The problem: Write how many lines in the records below include the string "this". No other text should be given.

Extracted records:

↓

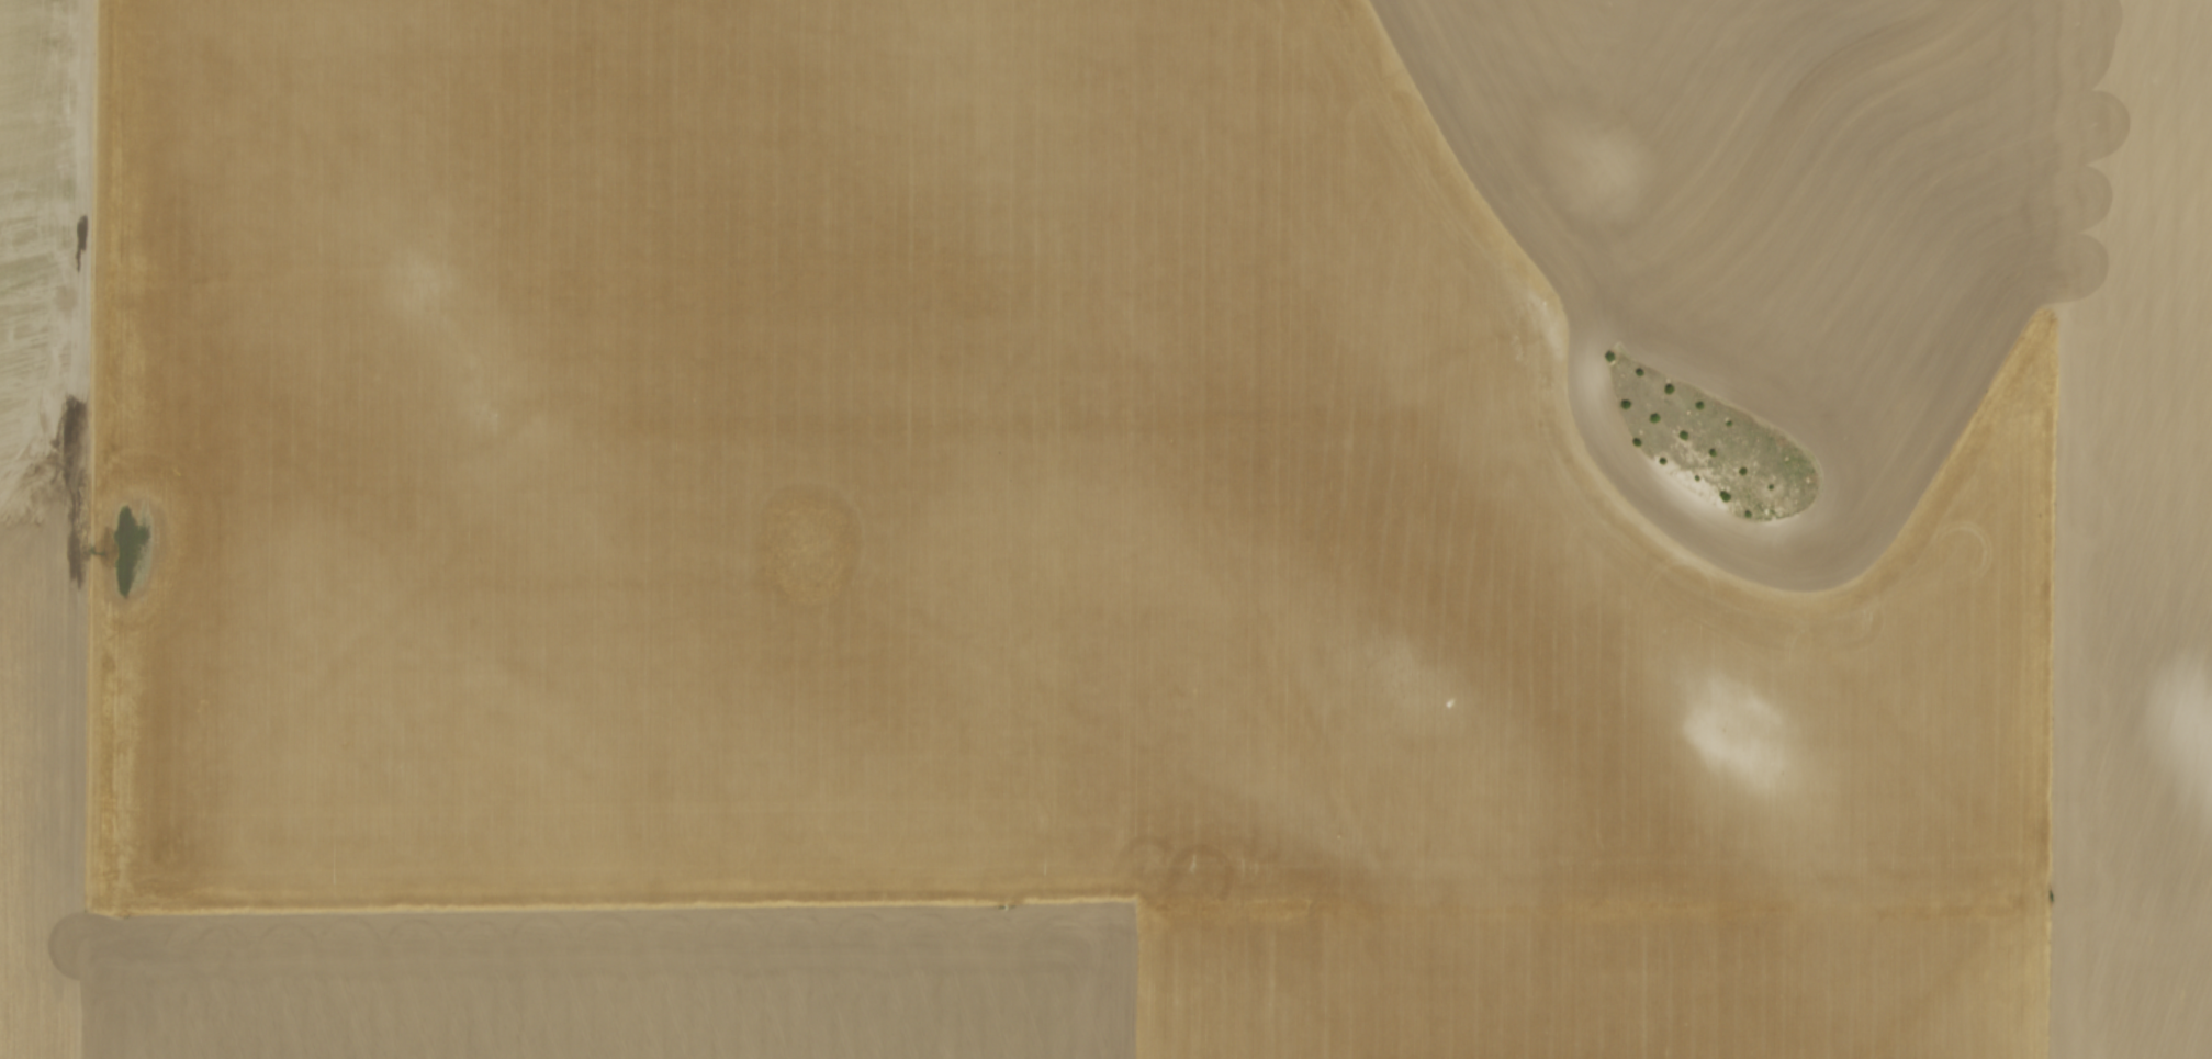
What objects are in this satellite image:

↑
↓

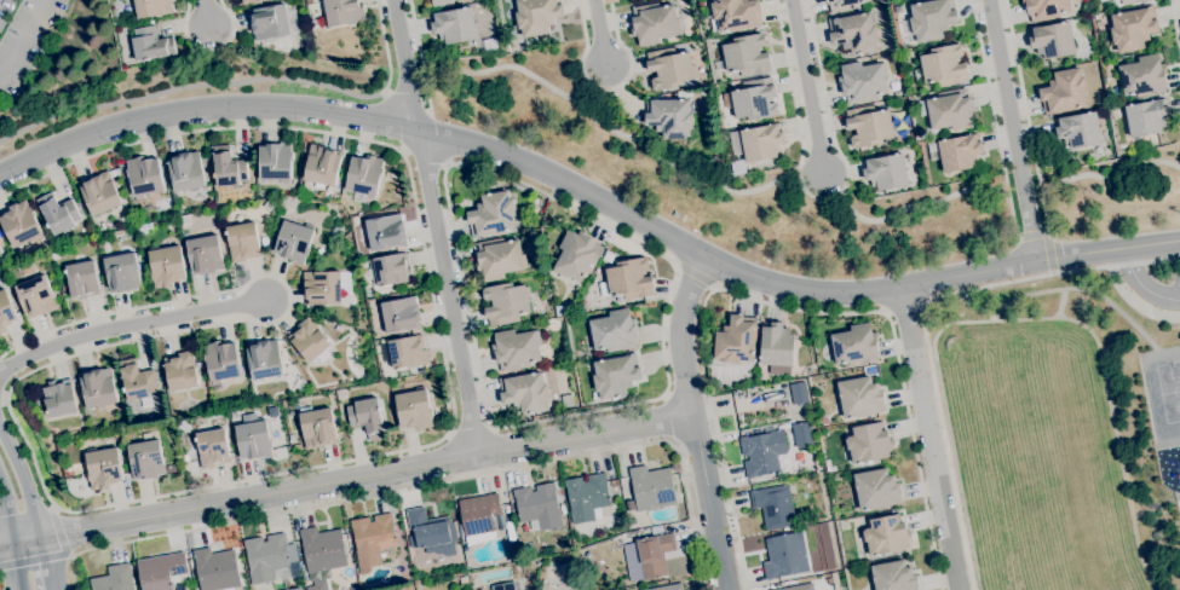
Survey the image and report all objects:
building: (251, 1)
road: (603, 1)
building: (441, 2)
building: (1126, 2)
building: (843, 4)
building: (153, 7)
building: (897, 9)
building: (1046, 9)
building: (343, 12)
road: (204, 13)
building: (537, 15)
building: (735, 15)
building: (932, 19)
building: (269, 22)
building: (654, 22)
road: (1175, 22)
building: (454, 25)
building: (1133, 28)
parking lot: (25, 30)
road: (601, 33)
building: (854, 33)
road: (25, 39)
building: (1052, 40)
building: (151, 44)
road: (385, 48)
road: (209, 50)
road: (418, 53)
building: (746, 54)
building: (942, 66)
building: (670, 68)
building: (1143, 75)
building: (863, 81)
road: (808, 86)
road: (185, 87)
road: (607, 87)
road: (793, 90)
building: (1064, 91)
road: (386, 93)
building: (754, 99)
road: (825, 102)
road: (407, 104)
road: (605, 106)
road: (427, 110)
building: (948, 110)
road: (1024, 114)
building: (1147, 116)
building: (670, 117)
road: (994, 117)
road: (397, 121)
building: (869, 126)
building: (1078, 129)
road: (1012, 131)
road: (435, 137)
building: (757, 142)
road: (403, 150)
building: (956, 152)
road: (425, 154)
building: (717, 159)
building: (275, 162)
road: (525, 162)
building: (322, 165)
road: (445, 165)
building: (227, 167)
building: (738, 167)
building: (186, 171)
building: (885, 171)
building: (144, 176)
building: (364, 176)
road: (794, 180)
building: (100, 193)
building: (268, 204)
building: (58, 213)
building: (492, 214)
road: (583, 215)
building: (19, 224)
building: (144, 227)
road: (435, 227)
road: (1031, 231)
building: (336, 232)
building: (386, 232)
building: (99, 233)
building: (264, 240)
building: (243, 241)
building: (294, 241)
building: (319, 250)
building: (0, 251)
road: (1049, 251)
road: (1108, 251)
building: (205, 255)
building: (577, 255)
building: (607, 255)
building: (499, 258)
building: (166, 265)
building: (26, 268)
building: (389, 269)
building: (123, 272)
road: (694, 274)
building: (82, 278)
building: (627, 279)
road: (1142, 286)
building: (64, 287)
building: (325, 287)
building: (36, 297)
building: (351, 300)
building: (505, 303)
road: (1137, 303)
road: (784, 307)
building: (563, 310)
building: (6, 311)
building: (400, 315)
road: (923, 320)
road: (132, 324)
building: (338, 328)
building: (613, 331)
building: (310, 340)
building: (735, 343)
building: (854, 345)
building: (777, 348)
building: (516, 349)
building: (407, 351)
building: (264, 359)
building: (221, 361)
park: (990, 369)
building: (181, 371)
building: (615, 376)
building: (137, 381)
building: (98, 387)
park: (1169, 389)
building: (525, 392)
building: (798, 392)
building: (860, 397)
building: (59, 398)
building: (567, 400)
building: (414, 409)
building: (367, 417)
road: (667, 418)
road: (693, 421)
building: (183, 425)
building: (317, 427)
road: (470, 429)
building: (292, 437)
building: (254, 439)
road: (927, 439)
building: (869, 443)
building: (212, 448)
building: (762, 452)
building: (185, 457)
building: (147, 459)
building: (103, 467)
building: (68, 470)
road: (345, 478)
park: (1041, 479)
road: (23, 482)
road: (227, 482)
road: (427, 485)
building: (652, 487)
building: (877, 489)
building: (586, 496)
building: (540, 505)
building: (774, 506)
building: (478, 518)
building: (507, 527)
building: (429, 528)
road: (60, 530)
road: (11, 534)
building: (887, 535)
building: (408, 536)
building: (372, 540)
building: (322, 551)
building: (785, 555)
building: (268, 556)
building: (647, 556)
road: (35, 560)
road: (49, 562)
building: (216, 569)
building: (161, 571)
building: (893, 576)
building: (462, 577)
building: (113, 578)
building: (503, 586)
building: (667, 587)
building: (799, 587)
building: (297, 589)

↑
↓

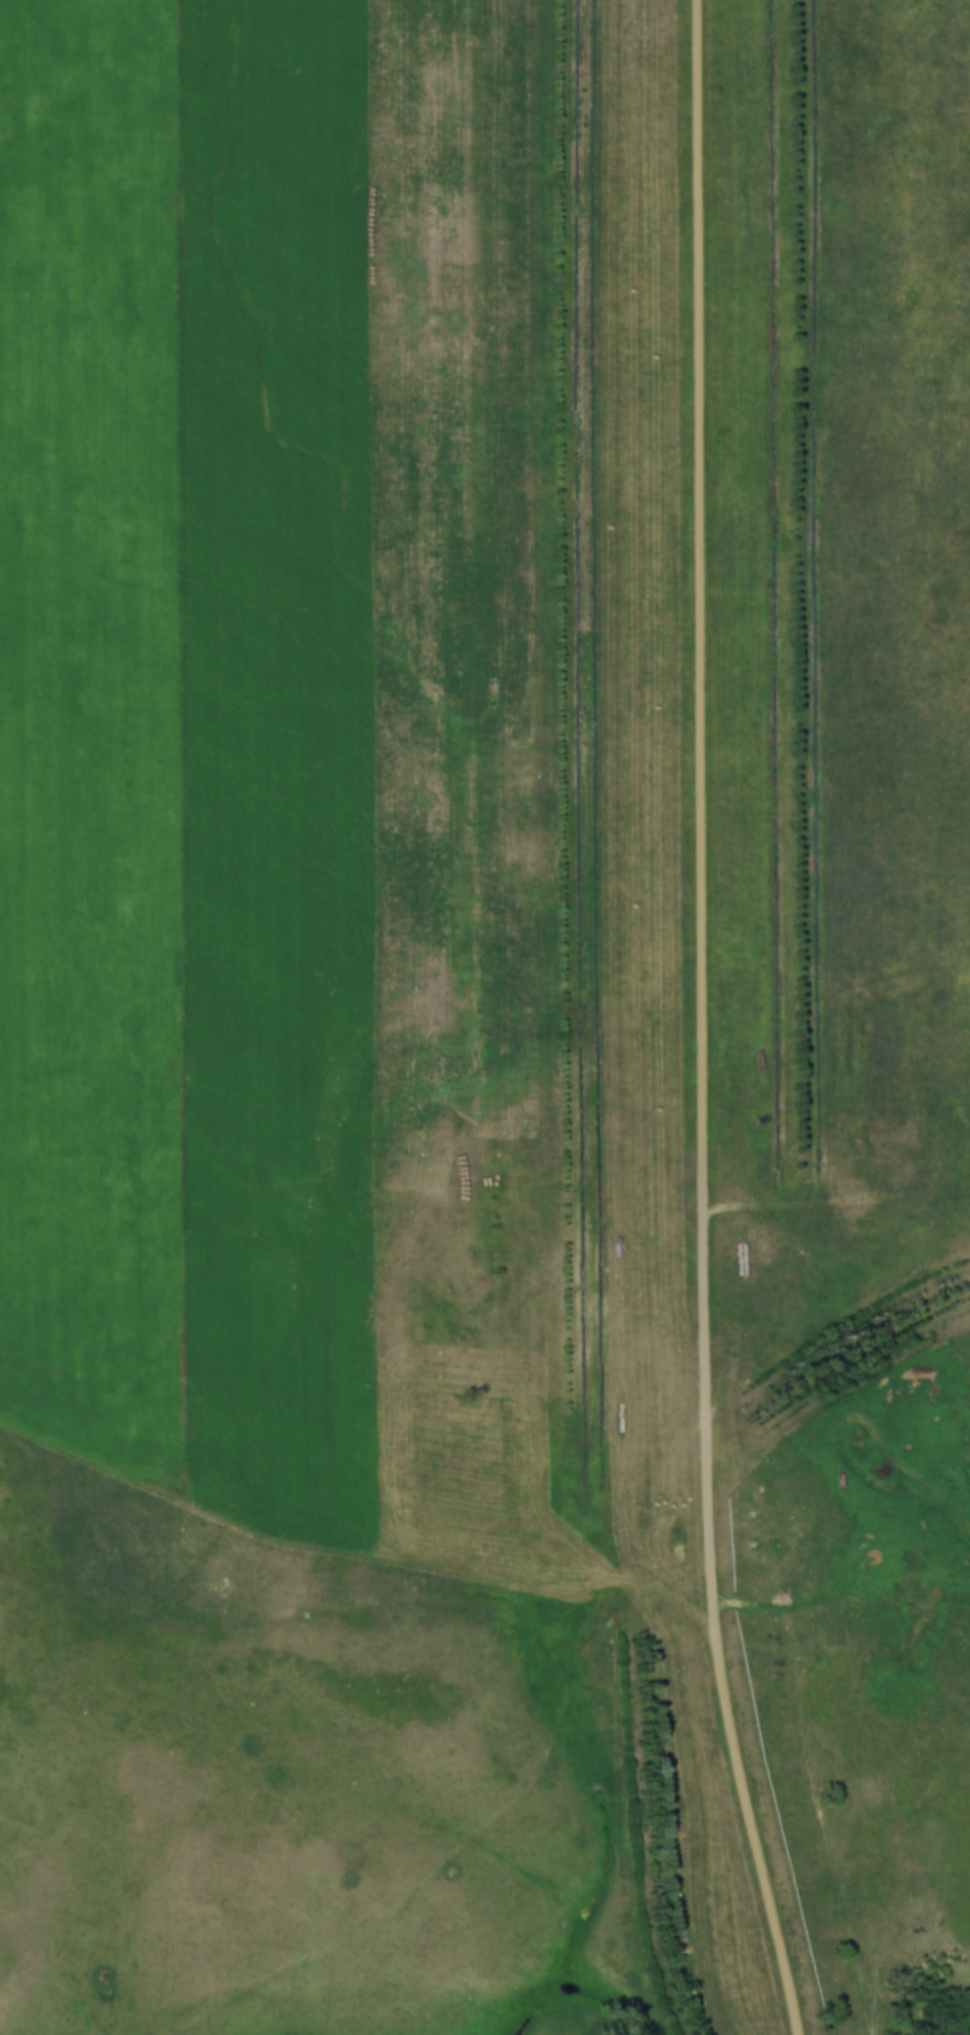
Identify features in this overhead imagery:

↑

Your solution: 2